Dataset =
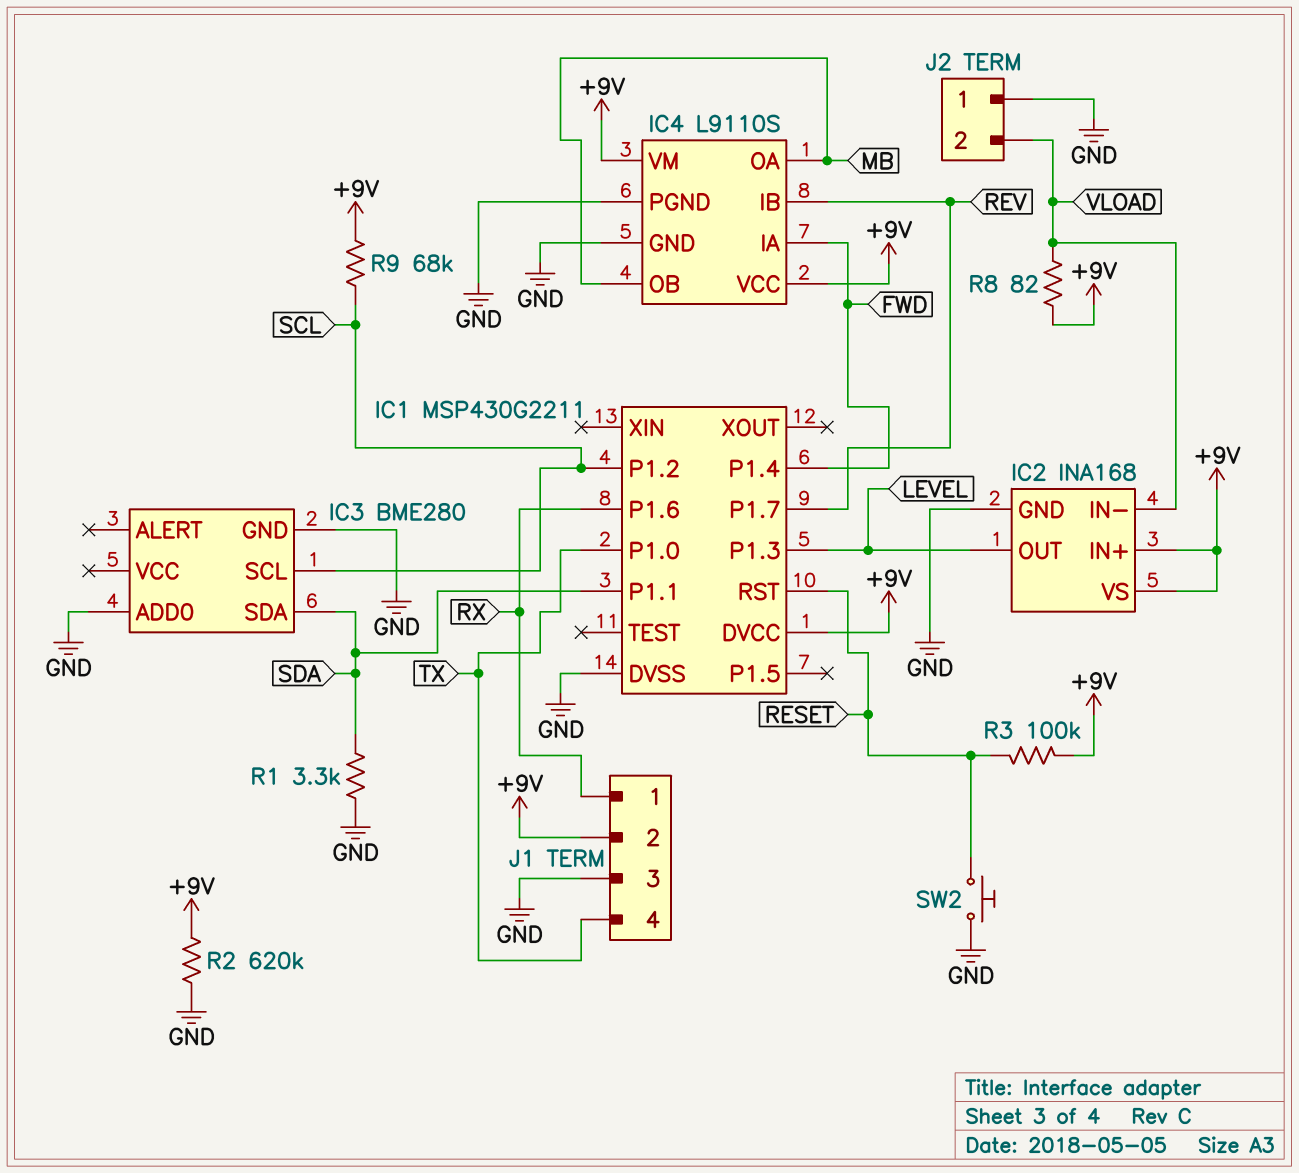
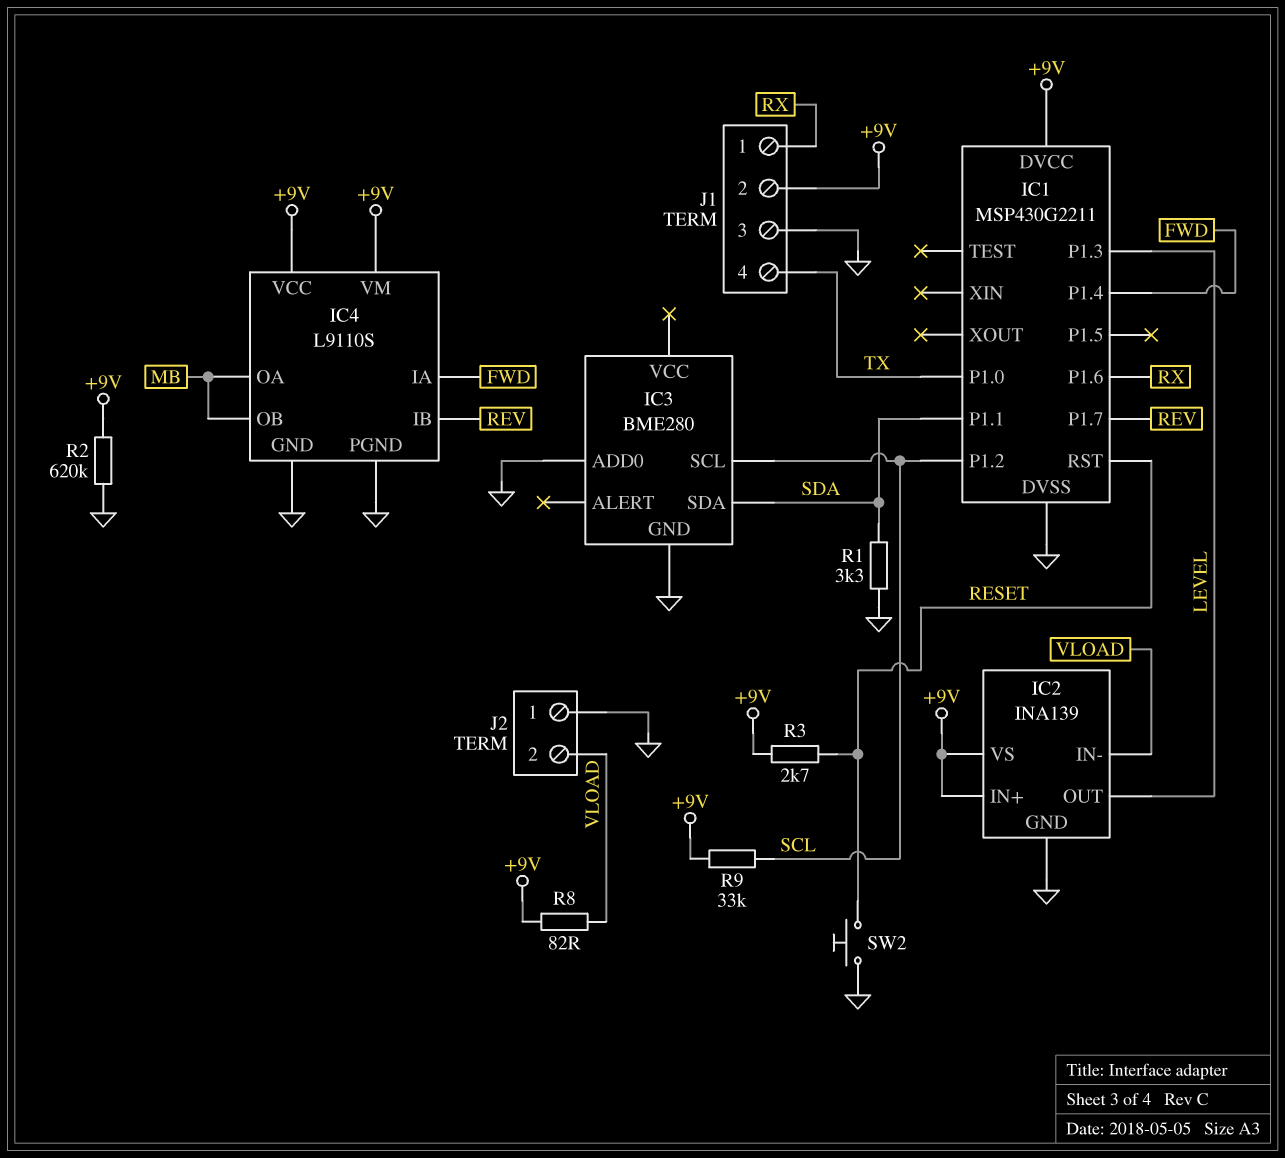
IC2: INA168 -> INA139
R3: 100k (+9V, RESET) -> 2.7k (+9V, RESET)
R9: 68k (+9V, SCL) -> 33k (+9V, SCL)

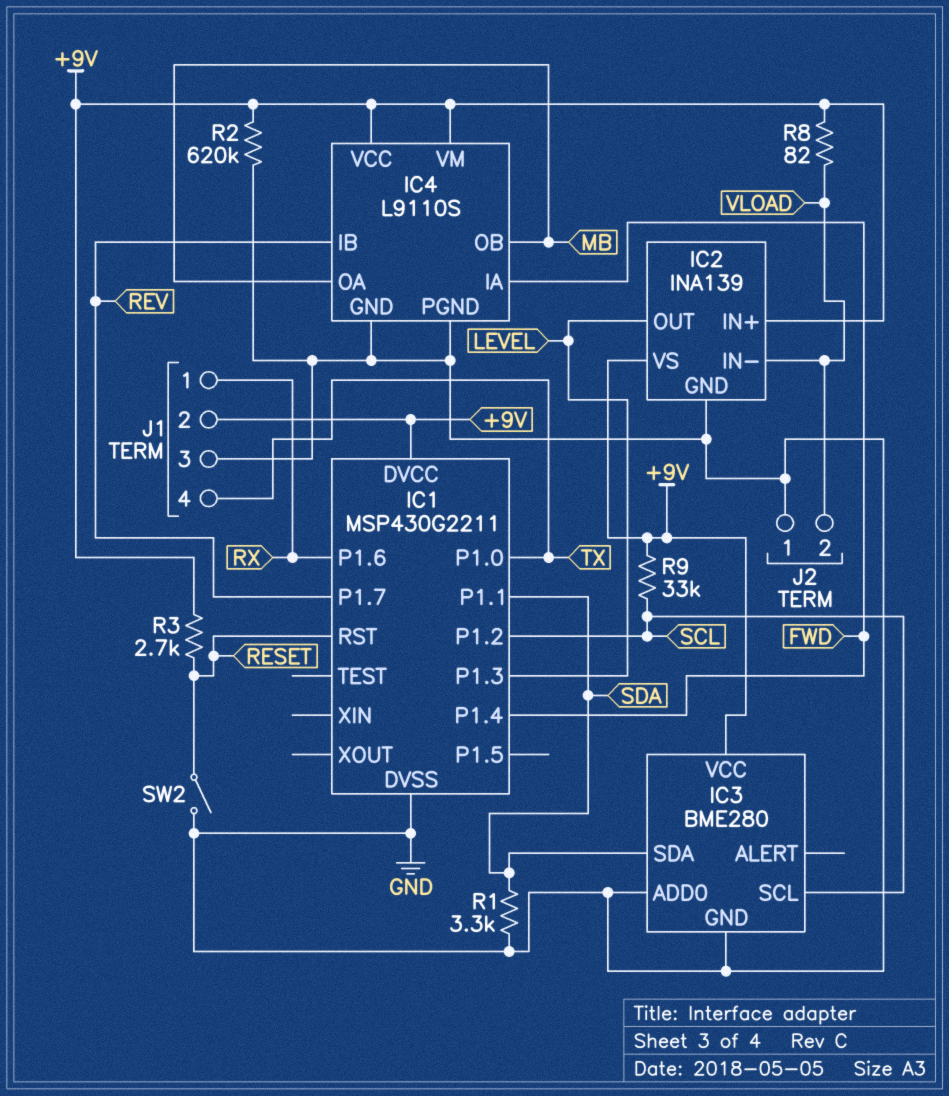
IC3 pin VCC: none -> +9V
SW2: button (GND, RESET) -> switch (GND, RESET)

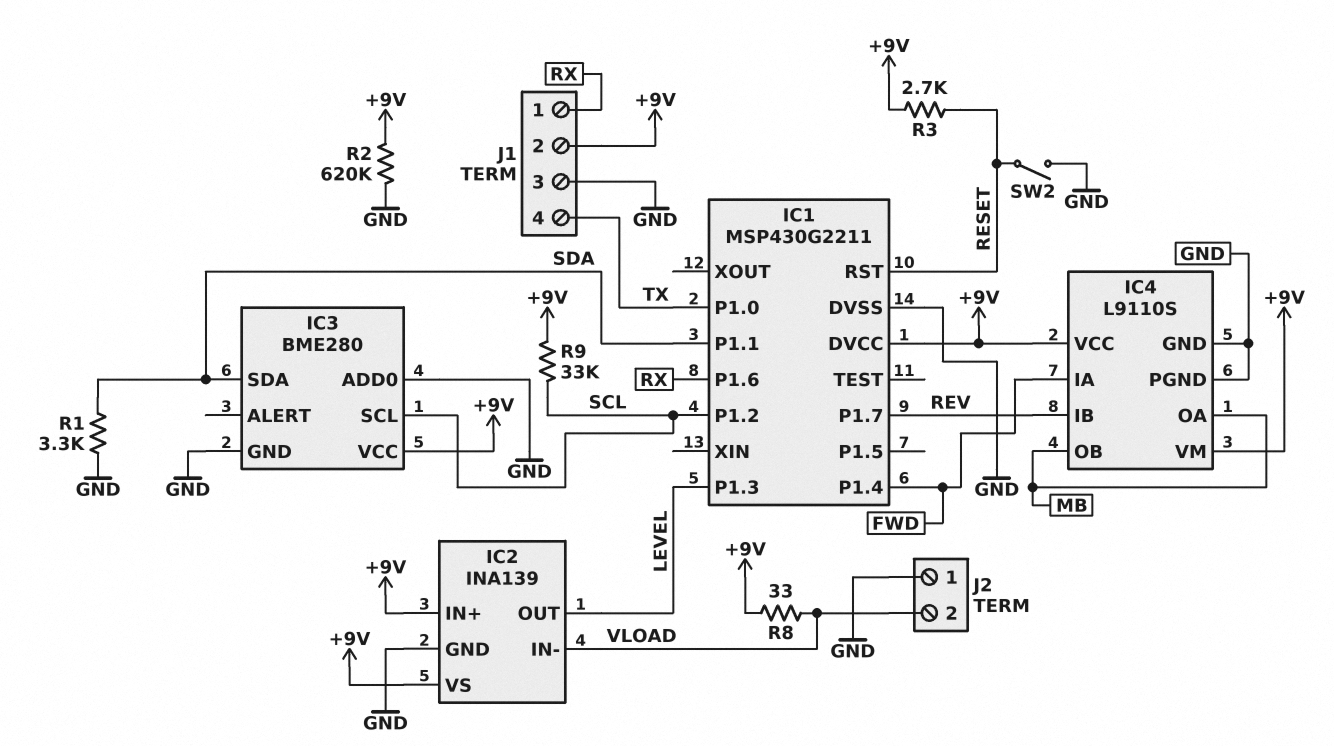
R8: 82 (+9V, VLOAD) -> 33 (+9V, VLOAD)

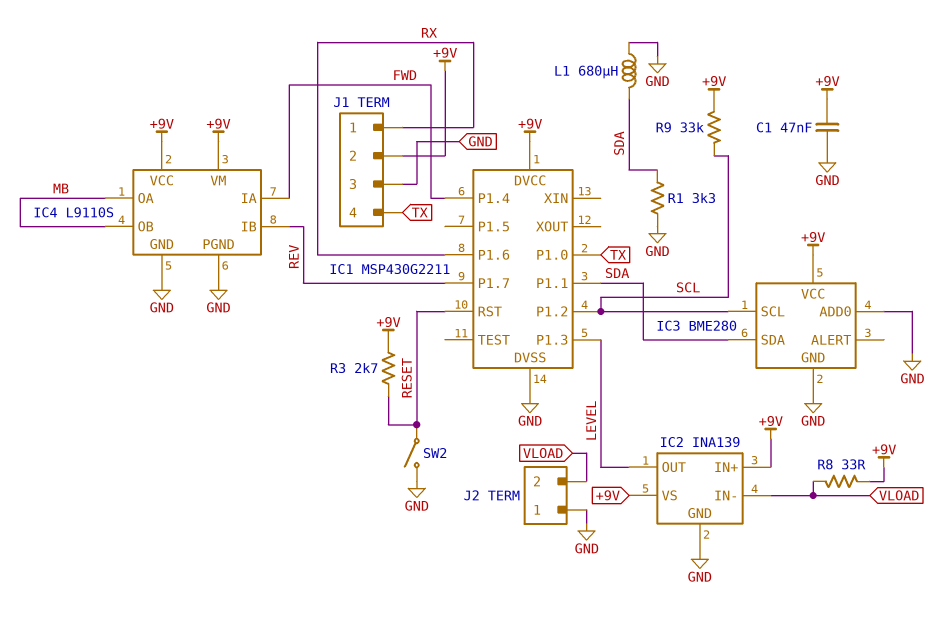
C1: none -> 47nF (+9V, GND)
L1: none -> 680uH (GND, SDA)
R2: 620k (+9V, GND) -> none

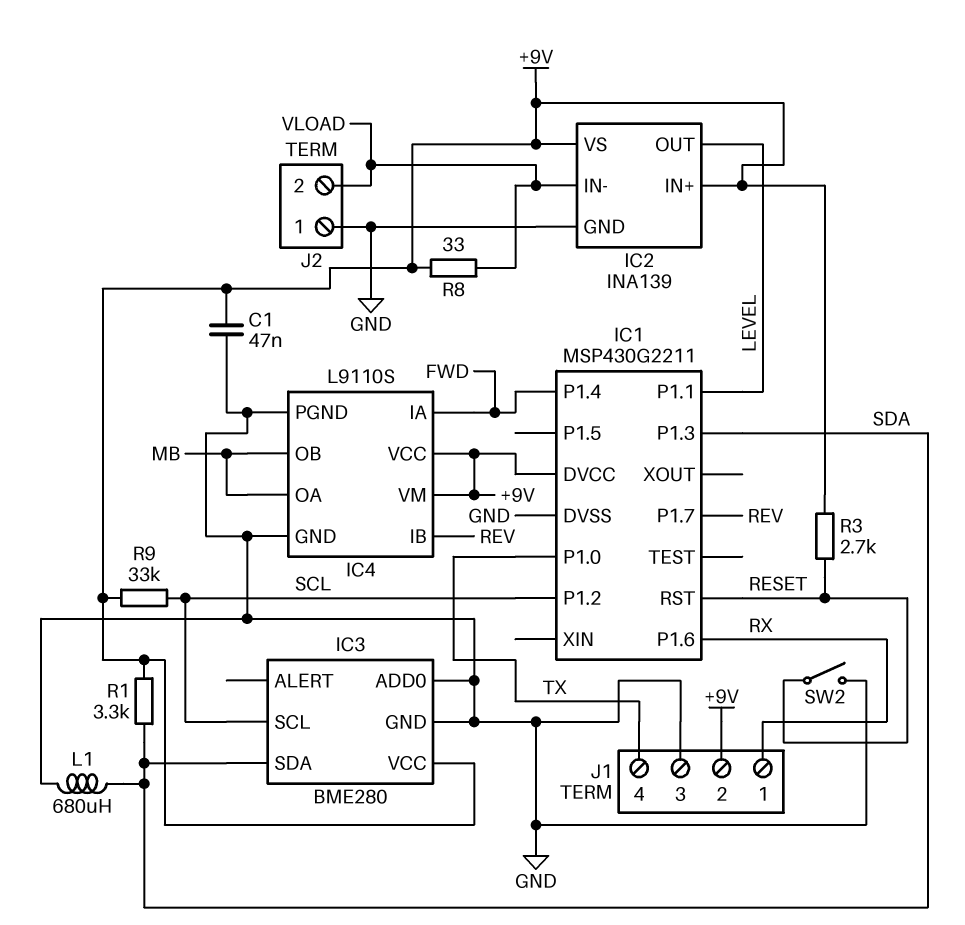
IC1 pin P1.1: SDA -> LEVEL
IC1 pin P1.3: LEVEL -> SDA
R1: 3.3k (GND, SDA) -> 3.3k (+9V, SDA)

Problem statement = Repeat the lines from the line containing "R2: 620k (+9V, GND) -> none" through the end of the material above exactly, with no pictures and nothing else.

Written solution =
R2: 620k (+9V, GND) -> none

IC1 pin P1.1: SDA -> LEVEL
IC1 pin P1.3: LEVEL -> SDA
R1: 3.3k (GND, SDA) -> 3.3k (+9V, SDA)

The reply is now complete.